- [What you are asked to do]: Look through the records below for the line with "(538, 305) = (475, 238): pink" and the line with "(686, 414) = (629, 308): yellow", then return those lines and all lines between, exactly.

- [Record set]:
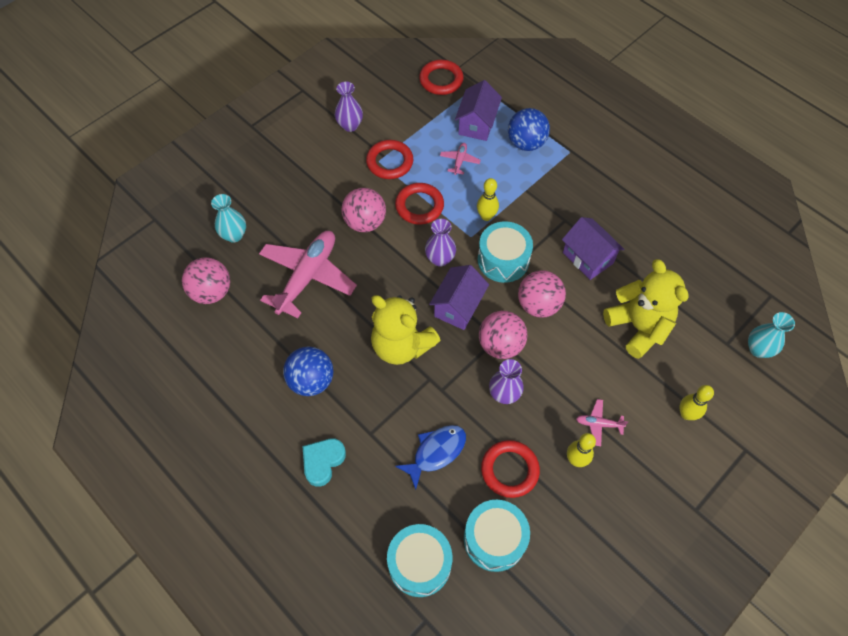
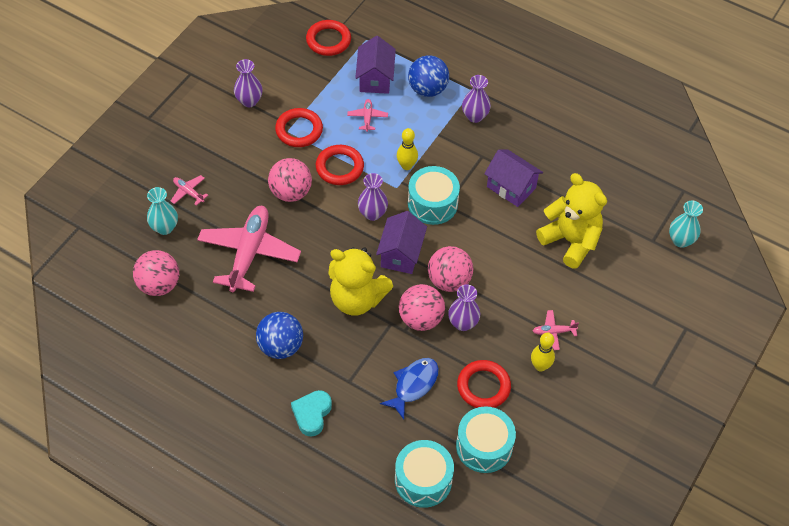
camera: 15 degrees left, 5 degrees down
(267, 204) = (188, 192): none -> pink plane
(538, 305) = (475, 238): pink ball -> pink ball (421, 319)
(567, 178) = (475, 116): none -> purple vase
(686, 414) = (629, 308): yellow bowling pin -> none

...

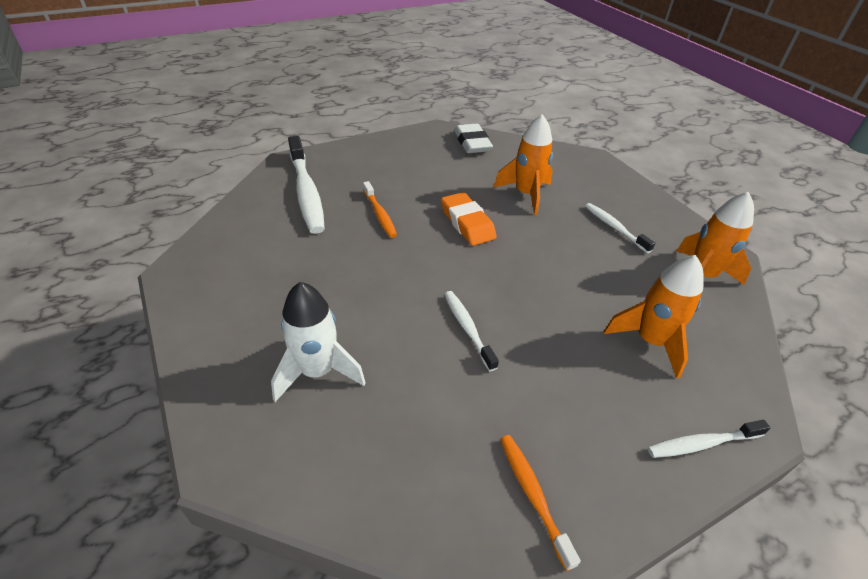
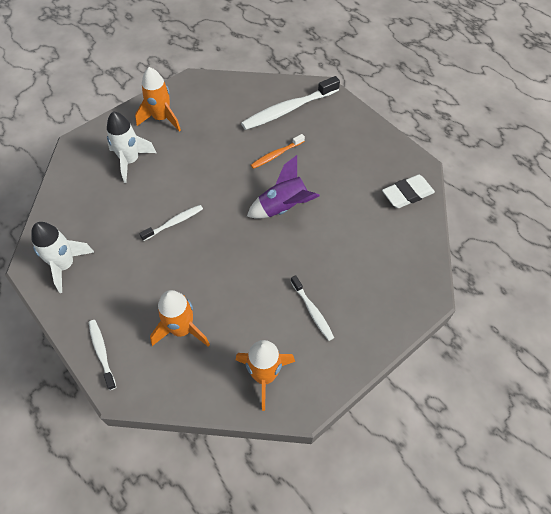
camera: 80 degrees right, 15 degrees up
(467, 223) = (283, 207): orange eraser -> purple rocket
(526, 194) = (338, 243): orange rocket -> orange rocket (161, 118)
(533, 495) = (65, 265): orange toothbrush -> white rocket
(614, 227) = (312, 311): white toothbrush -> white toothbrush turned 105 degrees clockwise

---

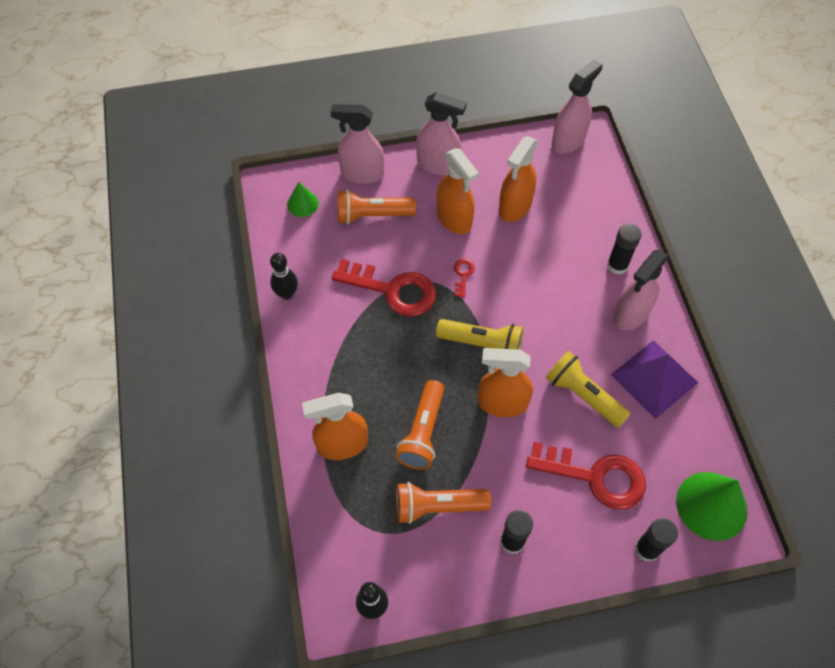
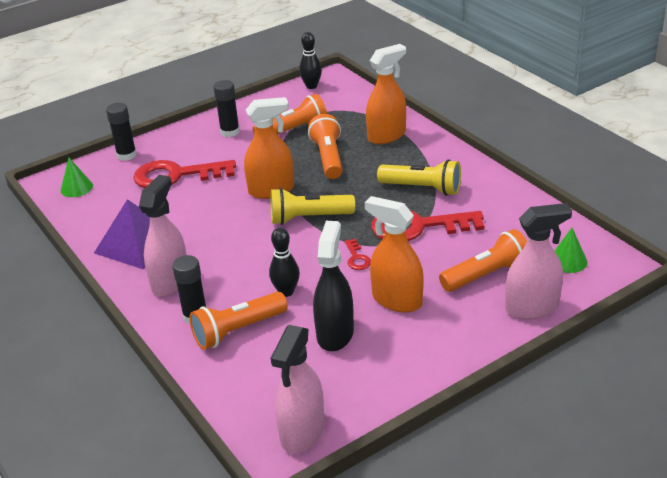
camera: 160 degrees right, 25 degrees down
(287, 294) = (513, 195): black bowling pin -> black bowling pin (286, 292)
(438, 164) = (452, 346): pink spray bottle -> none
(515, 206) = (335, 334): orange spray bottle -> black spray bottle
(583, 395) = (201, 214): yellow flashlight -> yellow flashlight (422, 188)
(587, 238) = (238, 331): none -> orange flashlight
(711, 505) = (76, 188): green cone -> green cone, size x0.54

- [Answer section]:
(538, 305) = (475, 238): pink ball -> pink ball (421, 319)
(567, 178) = (475, 116): none -> purple vase
(686, 414) = (629, 308): yellow bowling pin -> none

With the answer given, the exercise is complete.